Whenever "zener" appears in a line, please copy that line from the data.

=== Begin Enclosure ===

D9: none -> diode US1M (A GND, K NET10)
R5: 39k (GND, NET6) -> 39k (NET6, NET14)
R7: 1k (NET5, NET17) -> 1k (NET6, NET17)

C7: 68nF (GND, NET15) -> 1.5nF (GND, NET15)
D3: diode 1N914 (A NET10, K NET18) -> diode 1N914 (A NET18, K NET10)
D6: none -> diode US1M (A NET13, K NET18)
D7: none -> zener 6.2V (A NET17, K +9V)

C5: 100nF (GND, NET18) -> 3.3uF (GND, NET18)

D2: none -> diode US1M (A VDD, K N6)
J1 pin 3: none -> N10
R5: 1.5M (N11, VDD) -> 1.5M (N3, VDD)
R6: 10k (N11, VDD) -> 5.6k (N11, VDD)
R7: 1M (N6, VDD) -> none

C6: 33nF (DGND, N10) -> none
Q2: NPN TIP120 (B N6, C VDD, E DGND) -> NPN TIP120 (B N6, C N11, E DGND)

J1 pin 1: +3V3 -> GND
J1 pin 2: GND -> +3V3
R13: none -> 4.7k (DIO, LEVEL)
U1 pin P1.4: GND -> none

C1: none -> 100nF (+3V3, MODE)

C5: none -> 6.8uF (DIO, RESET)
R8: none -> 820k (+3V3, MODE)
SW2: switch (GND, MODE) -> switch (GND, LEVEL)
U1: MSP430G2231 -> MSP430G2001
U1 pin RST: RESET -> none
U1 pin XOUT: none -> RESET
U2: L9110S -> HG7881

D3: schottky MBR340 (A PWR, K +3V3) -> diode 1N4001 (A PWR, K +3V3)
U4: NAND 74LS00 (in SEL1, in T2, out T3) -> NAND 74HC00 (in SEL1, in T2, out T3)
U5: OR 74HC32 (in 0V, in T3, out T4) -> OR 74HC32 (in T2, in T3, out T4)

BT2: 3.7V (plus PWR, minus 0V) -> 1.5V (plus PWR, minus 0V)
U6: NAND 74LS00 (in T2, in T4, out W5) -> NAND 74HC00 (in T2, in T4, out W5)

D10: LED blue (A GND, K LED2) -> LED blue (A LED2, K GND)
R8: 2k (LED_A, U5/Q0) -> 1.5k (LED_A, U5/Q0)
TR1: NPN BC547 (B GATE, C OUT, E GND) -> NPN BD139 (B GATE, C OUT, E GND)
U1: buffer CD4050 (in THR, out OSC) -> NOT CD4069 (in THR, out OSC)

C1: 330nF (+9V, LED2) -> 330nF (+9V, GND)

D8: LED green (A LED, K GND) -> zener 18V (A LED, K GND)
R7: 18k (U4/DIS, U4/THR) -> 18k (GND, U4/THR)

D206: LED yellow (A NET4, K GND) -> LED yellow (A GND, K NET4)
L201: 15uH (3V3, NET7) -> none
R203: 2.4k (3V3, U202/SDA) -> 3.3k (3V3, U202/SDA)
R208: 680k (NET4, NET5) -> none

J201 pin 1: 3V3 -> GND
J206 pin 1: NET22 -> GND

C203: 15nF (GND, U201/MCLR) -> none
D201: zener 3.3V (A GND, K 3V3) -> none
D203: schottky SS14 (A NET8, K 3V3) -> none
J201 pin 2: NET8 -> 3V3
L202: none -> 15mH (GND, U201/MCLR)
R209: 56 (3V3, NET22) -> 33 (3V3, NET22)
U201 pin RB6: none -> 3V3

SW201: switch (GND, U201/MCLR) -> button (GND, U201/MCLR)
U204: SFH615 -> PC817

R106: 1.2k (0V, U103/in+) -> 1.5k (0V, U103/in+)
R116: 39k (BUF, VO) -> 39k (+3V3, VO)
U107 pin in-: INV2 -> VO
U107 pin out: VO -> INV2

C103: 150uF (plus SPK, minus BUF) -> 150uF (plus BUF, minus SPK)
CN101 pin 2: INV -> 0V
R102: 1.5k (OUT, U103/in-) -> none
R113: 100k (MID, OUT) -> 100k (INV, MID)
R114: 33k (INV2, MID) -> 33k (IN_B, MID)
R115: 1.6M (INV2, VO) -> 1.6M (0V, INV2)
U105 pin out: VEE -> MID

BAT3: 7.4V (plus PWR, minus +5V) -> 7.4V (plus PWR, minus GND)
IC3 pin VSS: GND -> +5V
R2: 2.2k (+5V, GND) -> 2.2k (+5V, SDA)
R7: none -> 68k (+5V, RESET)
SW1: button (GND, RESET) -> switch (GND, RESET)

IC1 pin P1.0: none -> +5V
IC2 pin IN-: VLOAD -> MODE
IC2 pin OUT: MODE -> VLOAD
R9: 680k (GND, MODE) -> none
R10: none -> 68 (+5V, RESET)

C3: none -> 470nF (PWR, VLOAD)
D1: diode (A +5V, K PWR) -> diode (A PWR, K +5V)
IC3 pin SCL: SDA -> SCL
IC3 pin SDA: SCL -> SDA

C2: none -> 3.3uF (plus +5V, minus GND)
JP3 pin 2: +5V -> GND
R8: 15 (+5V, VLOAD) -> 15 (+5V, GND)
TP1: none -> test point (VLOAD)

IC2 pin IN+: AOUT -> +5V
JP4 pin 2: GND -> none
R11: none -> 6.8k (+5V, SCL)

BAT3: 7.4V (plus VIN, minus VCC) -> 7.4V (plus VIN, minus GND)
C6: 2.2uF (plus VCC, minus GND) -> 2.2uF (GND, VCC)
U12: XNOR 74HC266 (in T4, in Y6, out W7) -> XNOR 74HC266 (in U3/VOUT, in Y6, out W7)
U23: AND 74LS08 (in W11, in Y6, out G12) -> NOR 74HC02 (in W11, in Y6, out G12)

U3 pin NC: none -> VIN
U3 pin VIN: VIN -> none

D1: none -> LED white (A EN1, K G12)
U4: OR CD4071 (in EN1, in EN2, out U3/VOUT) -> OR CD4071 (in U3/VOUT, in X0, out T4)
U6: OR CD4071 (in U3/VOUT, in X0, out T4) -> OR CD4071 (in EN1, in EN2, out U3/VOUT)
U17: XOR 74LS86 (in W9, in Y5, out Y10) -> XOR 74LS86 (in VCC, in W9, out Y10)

=== End Enclosure ===

Response to the exercise:
D7: none -> zener 6.2V (A NET17, K +9V)
D8: LED green (A LED, K GND) -> zener 18V (A LED, K GND)
D201: zener 3.3V (A GND, K 3V3) -> none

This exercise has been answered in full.